--- Work request ---
Repeat the entries below exactly, pictures excluded.

(Items from a data source)
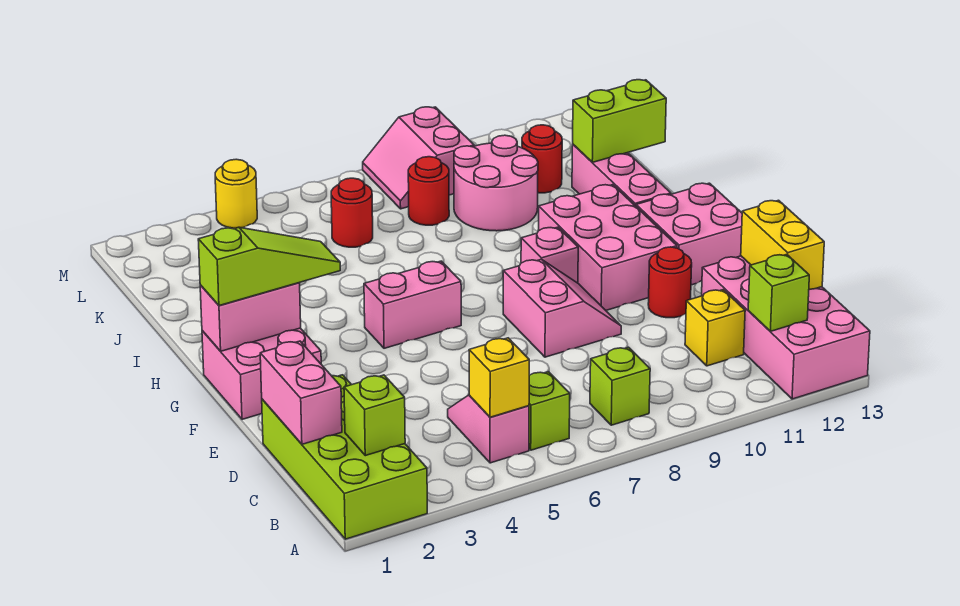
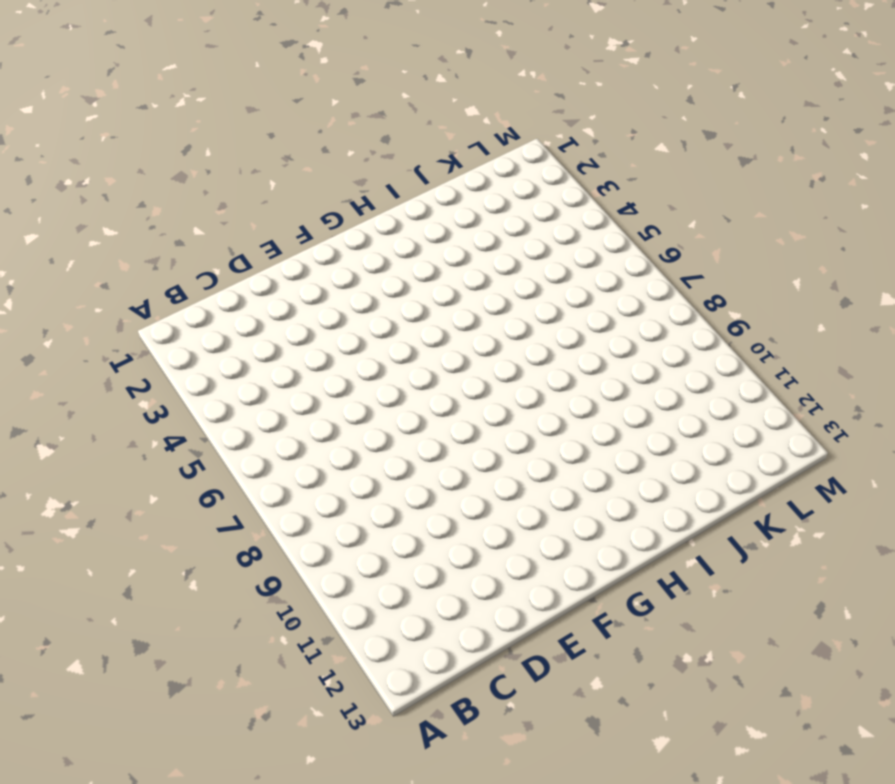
none -> lime 2x4 brick [262,375,427,539]
none -> pink 2x4 brick [702,256,870,399]
none -> pink 1x2 slope [448,395,529,463]

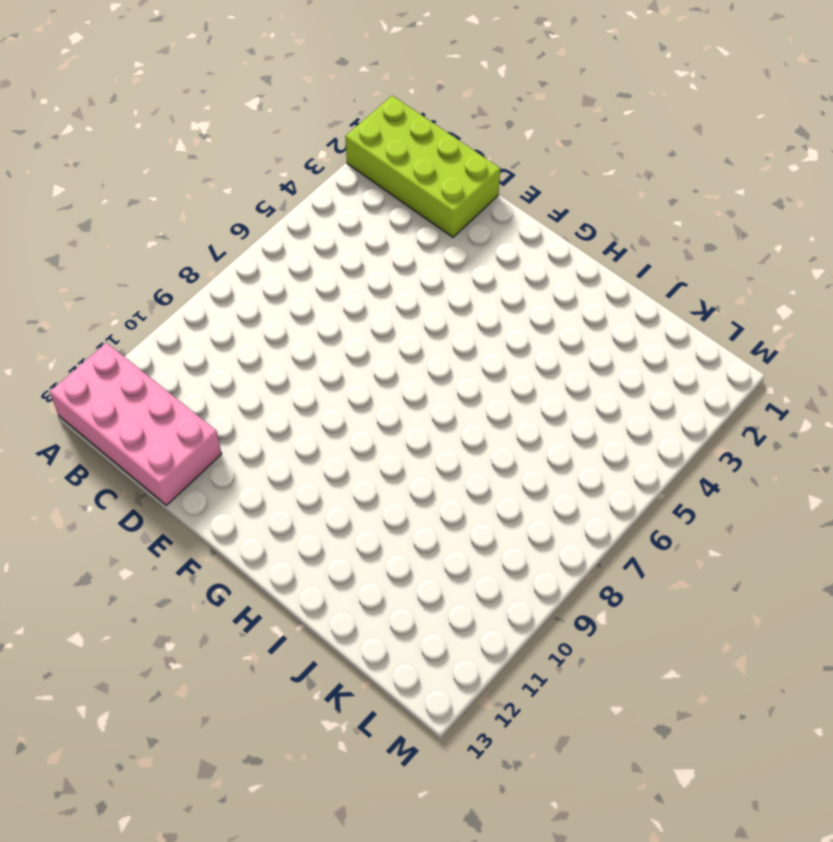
none -> pink 1x2 slope [448,395,529,463]
none -> lime 1x1 brick [529,372,570,450]
none -> lime 1x1 brick [590,347,650,425]

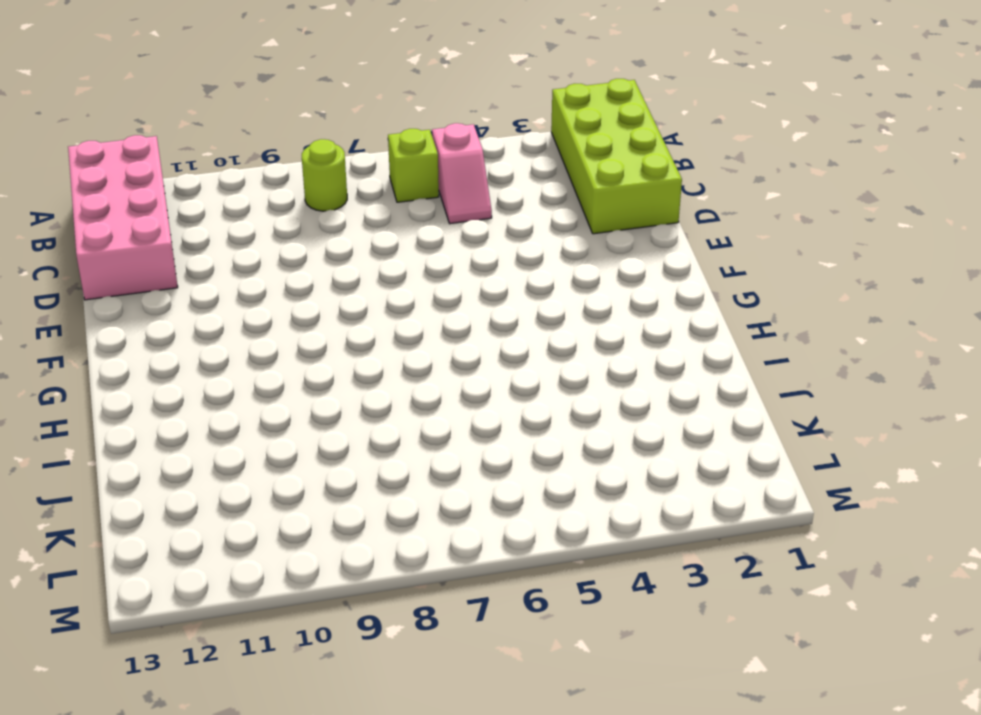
lime 1x1 round brick [302,139,347,211] -> lime 1x1 brick [590,347,650,425]
none -> yellow 1x1 brick [685,290,745,366]
none -> pink 2x2 slope [503,259,621,357]
none -> red 1x1 round brick [648,247,692,318]

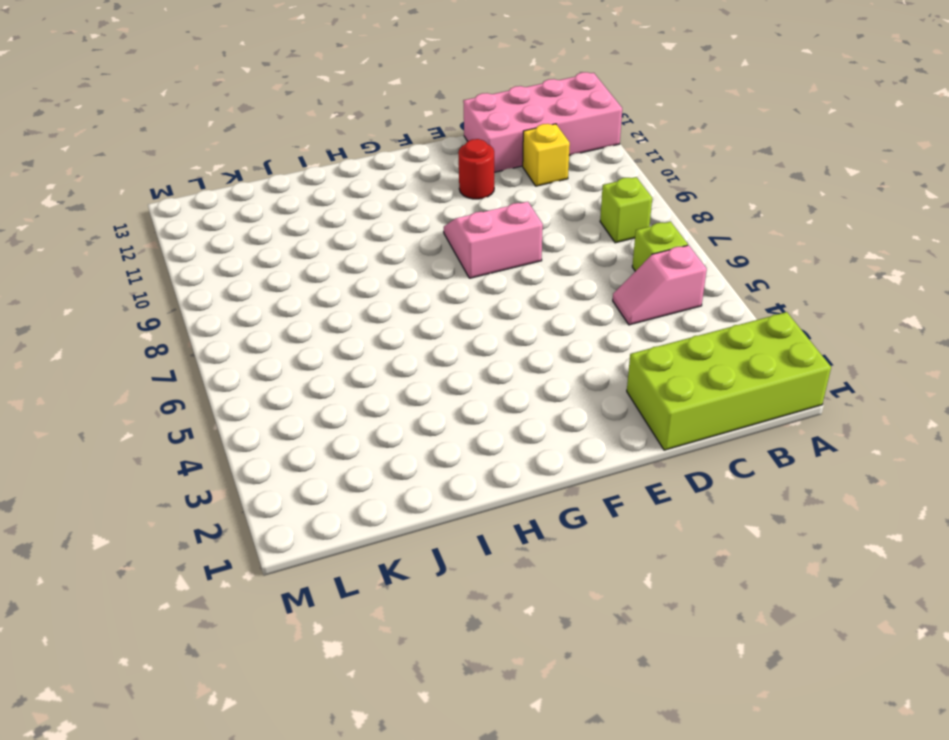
none -> pink 2x2 brick [202,328,321,419]
none -> pink 2x3 brick [538,185,677,310]
none -> pink 2x2 brick [636,183,742,285]

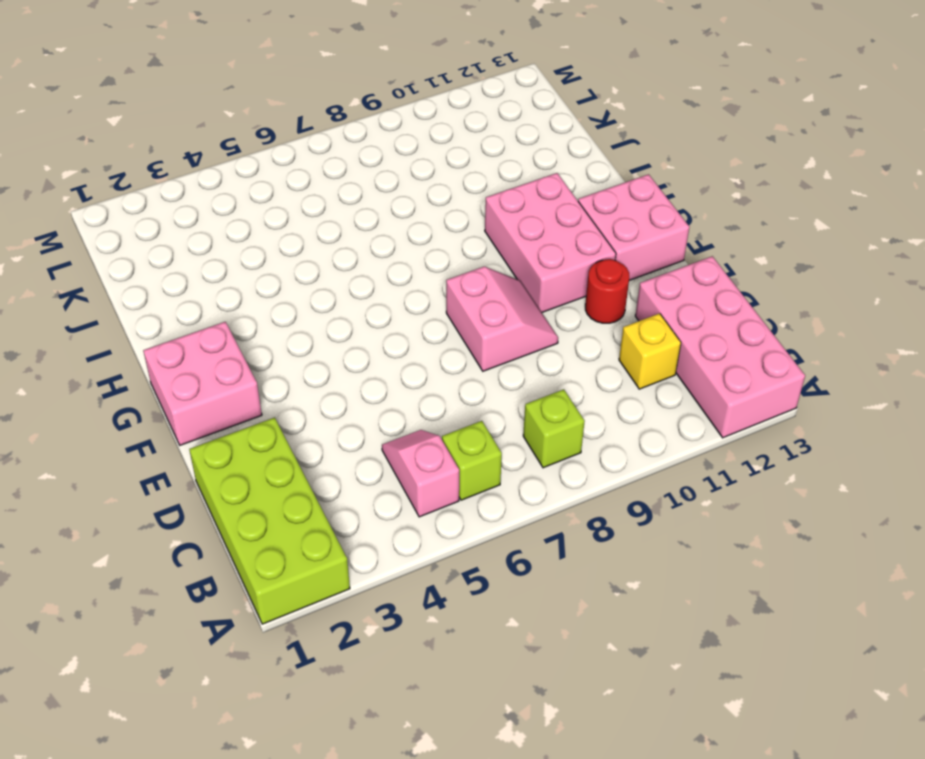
none -> pink 1x2 brick [364,261,461,348]
none -> pink 1x1 brick [521,227,578,283]
none -> pink 1x3 brick [572,145,671,206]

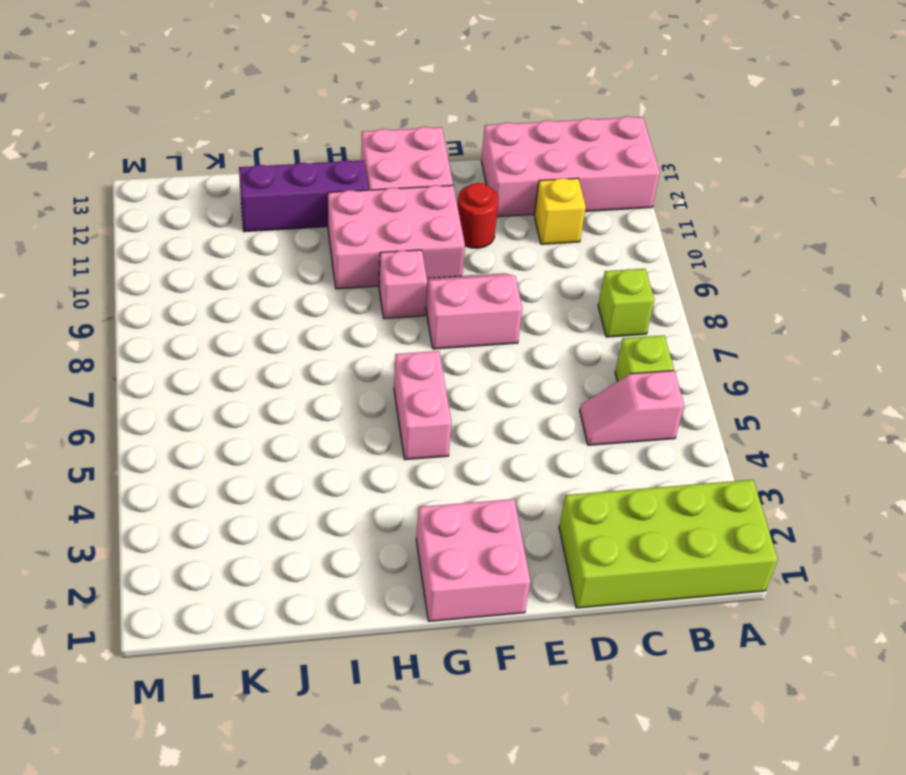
purple 1x3 brick [239,160,368,232] -> pink 1x3 brick [572,145,671,206]
none -> pink 2x2 round brick [454,135,538,231]
none -> red 1x1 round brick [331,178,373,247]
none -> red 1x1 round brick [408,157,449,225]

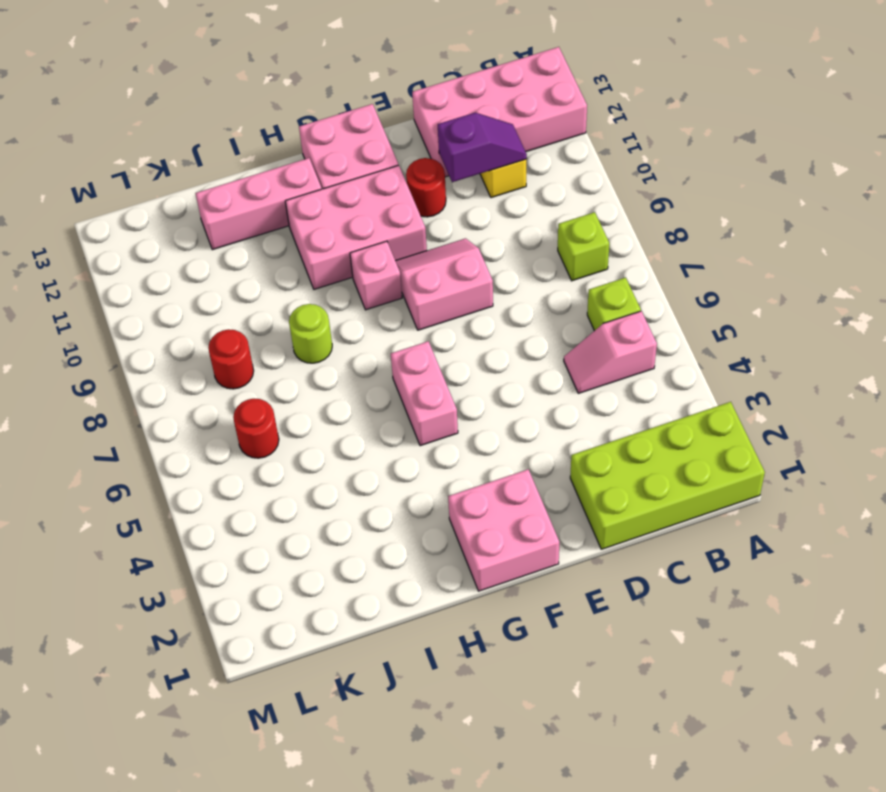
purple 1x2 slope [438,113,527,182] -> none
lime 1x1 round brick [289,304,332,363] -> none
none -> pink 2x2 round brick [454,135,538,231]
none -> red 1x1 round brick [522,125,562,193]
none -> pink 2x2 slope [363,107,474,209]

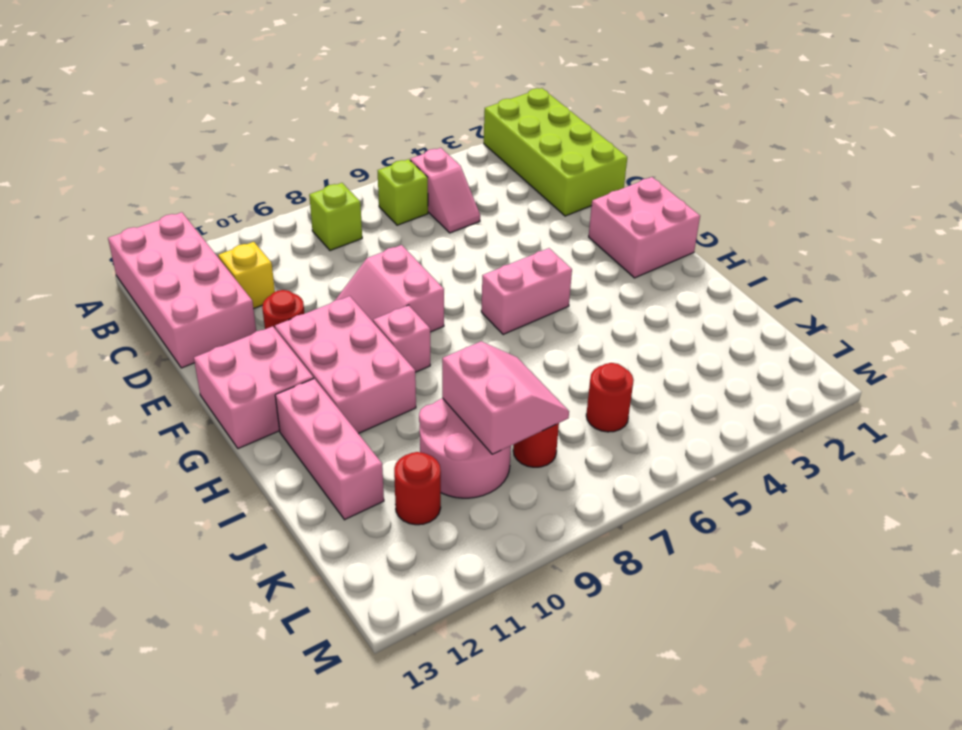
pink 2x2 slope [442,341,569,454] -> pink 2x2 slope moved to [363,107,474,209]
none -> yellow 1x1 round brick [215,159,257,228]
none -> lime 1x1 brick [344,375,405,456]
none -> yellow 1x1 brick [469,338,529,417]

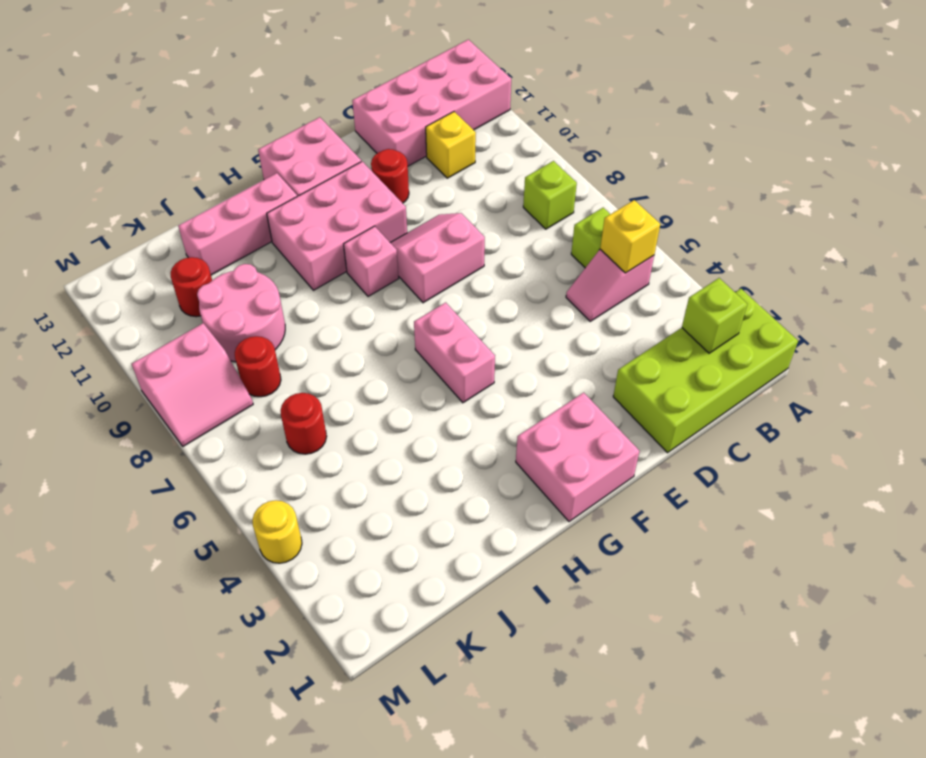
none -> lime 1x1 brick [748,254,809,331]
none -> pink 1x2 brick [260,341,342,444]
none -> yellow 1x2 brick [741,200,824,290]

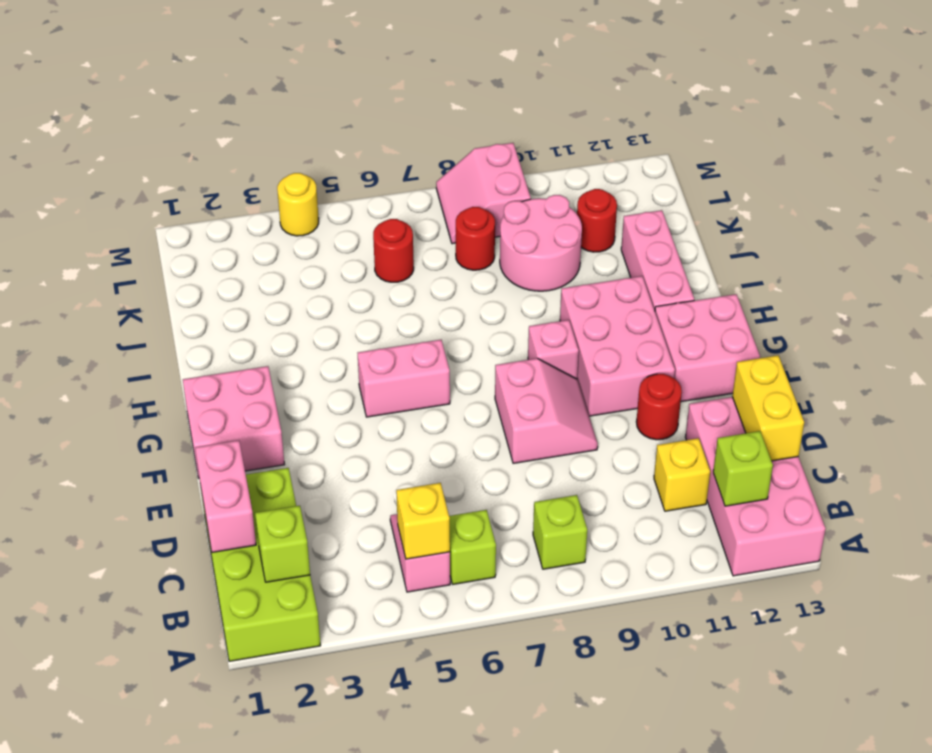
none -> pink 1x2 brick [200,283,301,351]
none -> lime 1x2 brick [573,80,666,162]
none -> lime 1x3 slope [198,227,340,306]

--- Exercise output ---
none -> lime 2x4 brick [262,375,427,539]
none -> pink 2x4 brick [702,256,870,399]
none -> pink 1x2 slope [448,395,529,463]

none -> pink 1x2 slope [448,395,529,463]
none -> lime 1x1 brick [529,372,570,450]
none -> lime 1x1 brick [590,347,650,425]

lime 1x1 round brick [302,139,347,211] -> lime 1x1 brick [590,347,650,425]
none -> yellow 1x1 brick [685,290,745,366]
none -> pink 2x2 slope [503,259,621,357]
none -> red 1x1 round brick [648,247,692,318]

none -> pink 2x2 brick [202,328,321,419]
none -> pink 2x3 brick [538,185,677,310]
none -> pink 2x2 brick [636,183,742,285]

none -> pink 1x2 brick [364,261,461,348]
none -> pink 1x1 brick [521,227,578,283]
none -> pink 1x3 brick [572,145,671,206]

purple 1x3 brick [239,160,368,232] -> pink 1x3 brick [572,145,671,206]
none -> pink 2x2 round brick [454,135,538,231]
none -> red 1x1 round brick [331,178,373,247]
none -> red 1x1 round brick [408,157,449,225]

purple 1x2 slope [438,113,527,182] -> none
lime 1x1 round brick [289,304,332,363] -> none
none -> pink 2x2 round brick [454,135,538,231]
none -> red 1x1 round brick [522,125,562,193]
none -> pink 2x2 slope [363,107,474,209]

pink 2x2 slope [442,341,569,454] -> pink 2x2 slope moved to [363,107,474,209]
none -> yellow 1x1 round brick [215,159,257,228]
none -> lime 1x1 brick [344,375,405,456]
none -> yellow 1x1 brick [469,338,529,417]

none -> lime 1x1 brick [748,254,809,331]
none -> pink 1x2 brick [260,341,342,444]
none -> yellow 1x2 brick [741,200,824,290]

none -> pink 1x2 brick [200,283,301,351]
none -> lime 1x2 brick [573,80,666,162]
none -> lime 1x3 slope [198,227,340,306]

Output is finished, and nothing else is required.